### [Task directions]
Where in the entries below does "none" appear? Copy every line that has it.

——————————

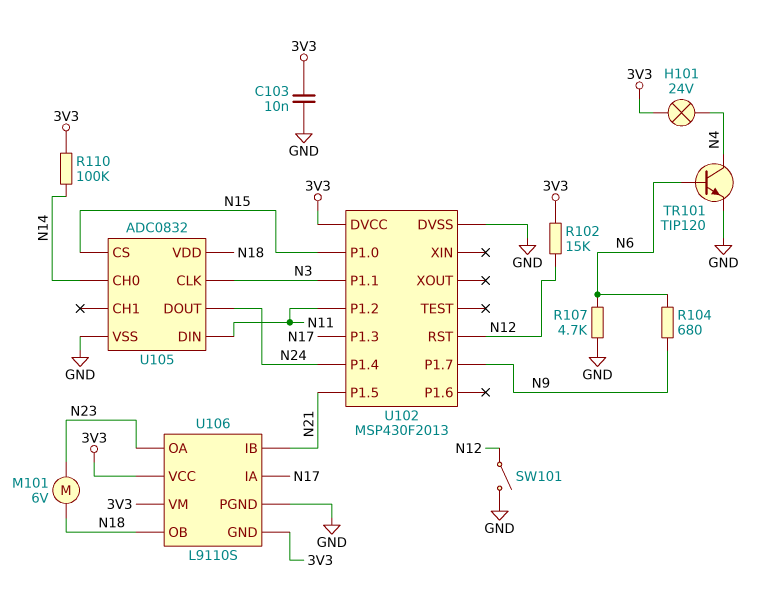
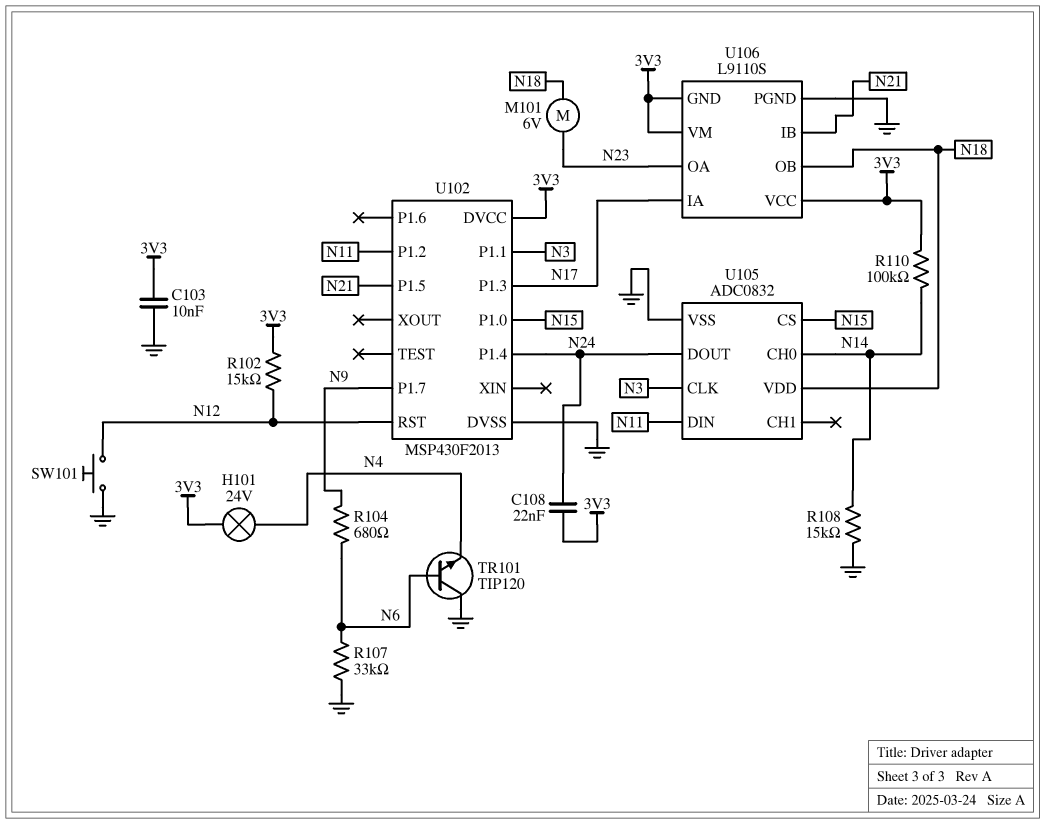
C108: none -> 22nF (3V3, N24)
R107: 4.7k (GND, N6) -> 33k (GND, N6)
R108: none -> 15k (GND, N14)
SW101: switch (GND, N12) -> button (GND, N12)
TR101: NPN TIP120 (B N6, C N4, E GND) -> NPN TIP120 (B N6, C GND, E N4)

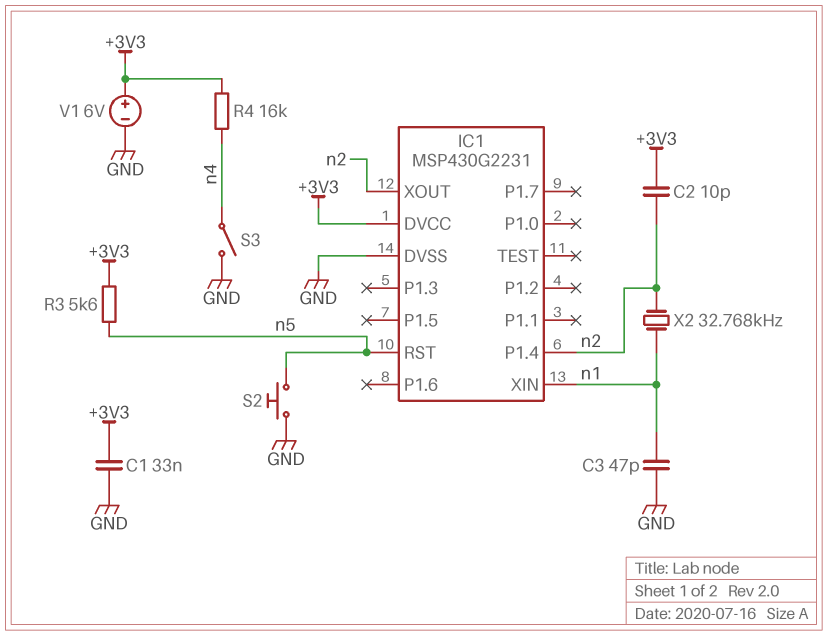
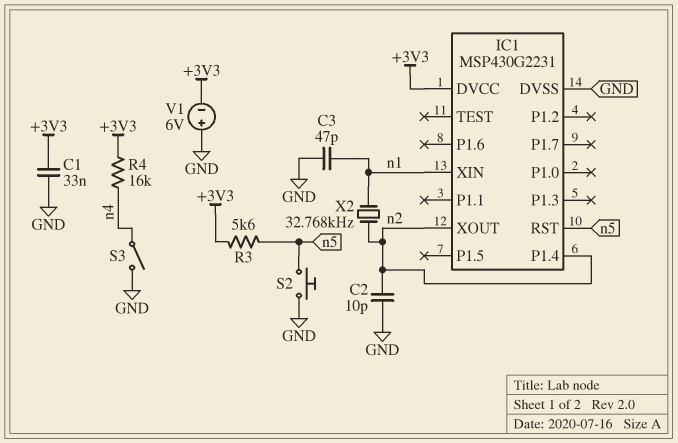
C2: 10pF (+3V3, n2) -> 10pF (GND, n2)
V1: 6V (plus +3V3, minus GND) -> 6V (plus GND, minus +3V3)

——————————

### [Your response]
C108: none -> 22nF (3V3, N24)
R108: none -> 15k (GND, N14)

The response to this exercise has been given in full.